What is needed:
Select the lines below containing the word "RECT".
-------- Material shown --------
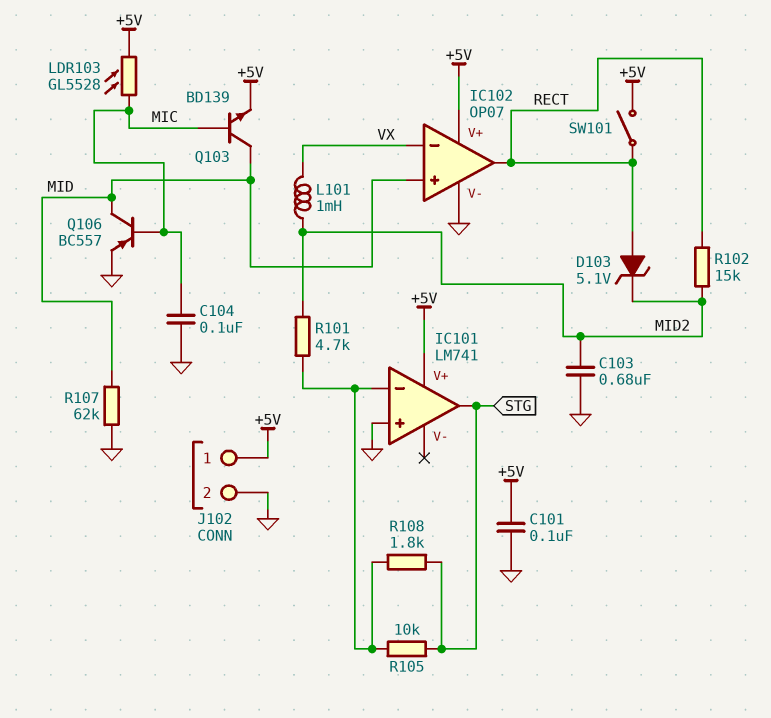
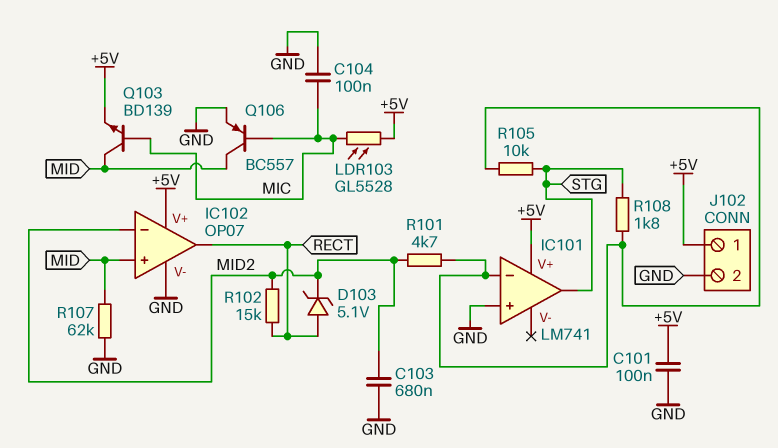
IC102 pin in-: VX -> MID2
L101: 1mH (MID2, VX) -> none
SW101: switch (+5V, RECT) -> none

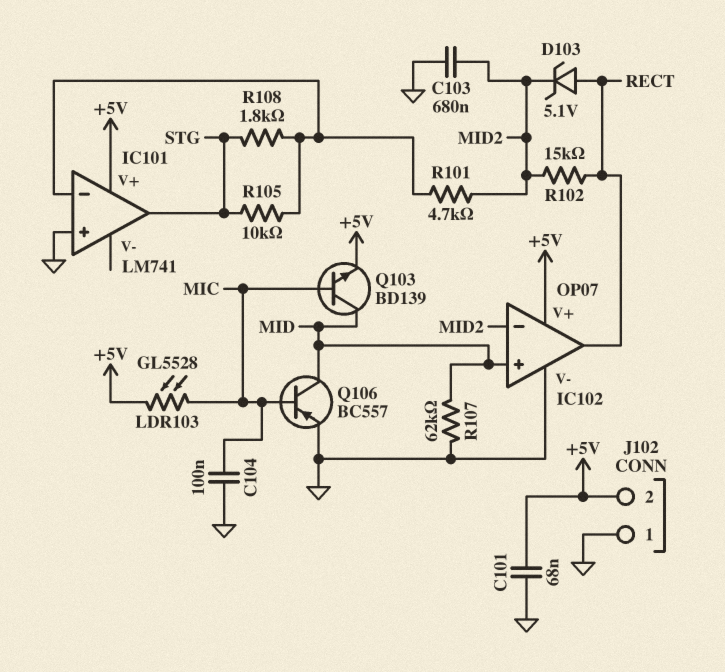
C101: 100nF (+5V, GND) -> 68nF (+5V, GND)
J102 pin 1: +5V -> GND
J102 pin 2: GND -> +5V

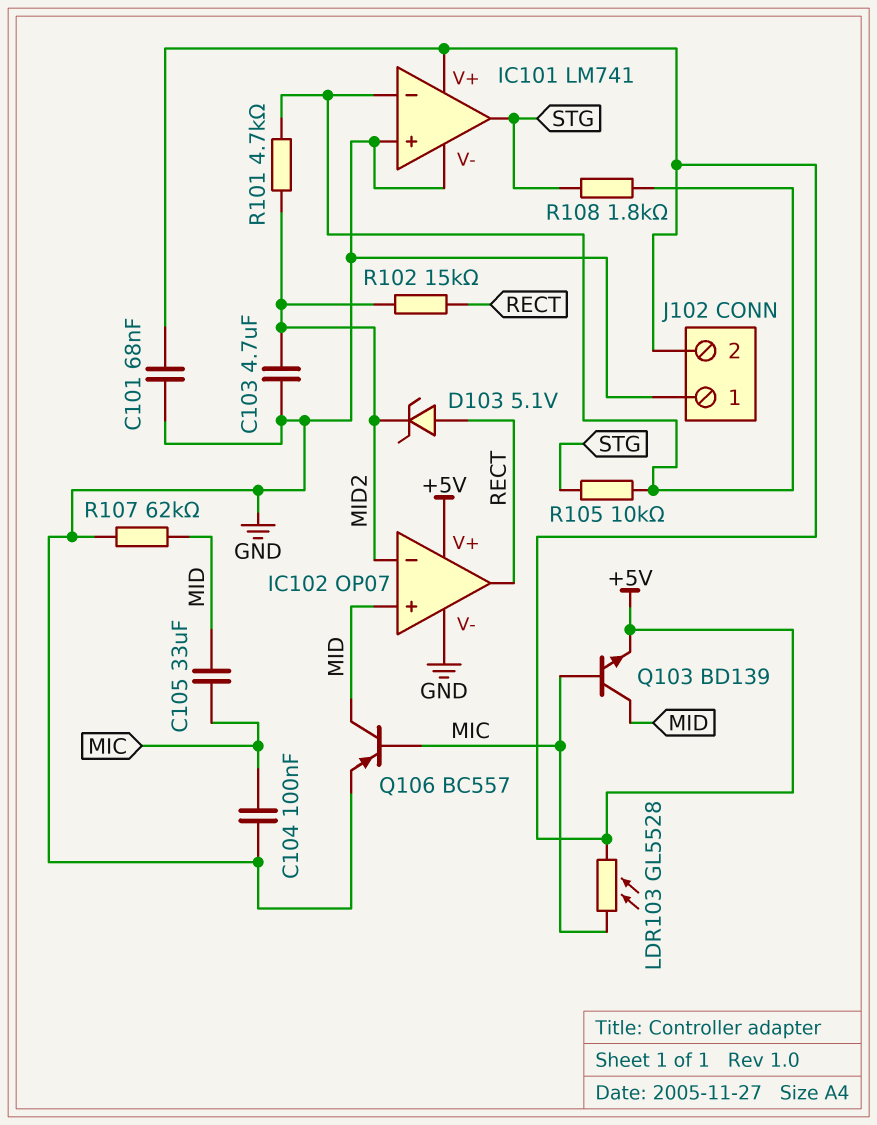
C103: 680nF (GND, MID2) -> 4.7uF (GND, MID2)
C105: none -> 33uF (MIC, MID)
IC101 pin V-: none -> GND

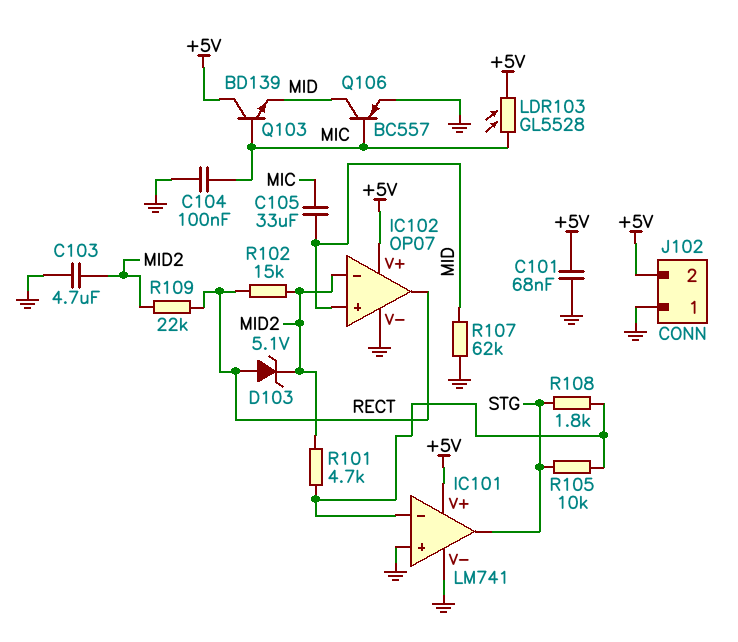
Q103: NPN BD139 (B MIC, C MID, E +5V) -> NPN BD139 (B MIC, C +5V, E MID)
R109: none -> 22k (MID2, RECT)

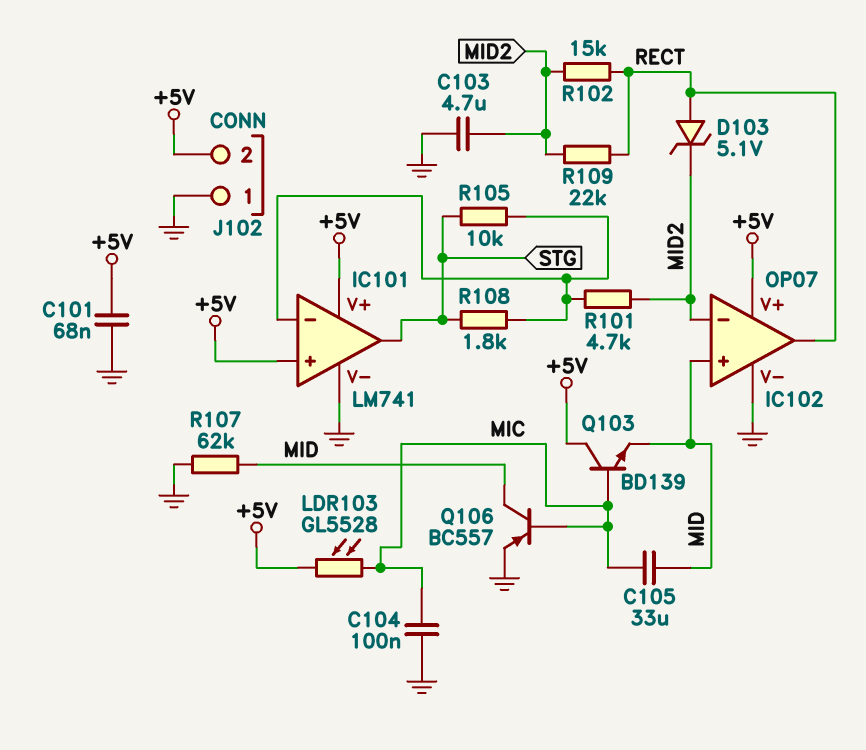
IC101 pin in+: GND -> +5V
--------
Output of the task:
SW101: switch (+5V, RECT) -> none
R109: none -> 22k (MID2, RECT)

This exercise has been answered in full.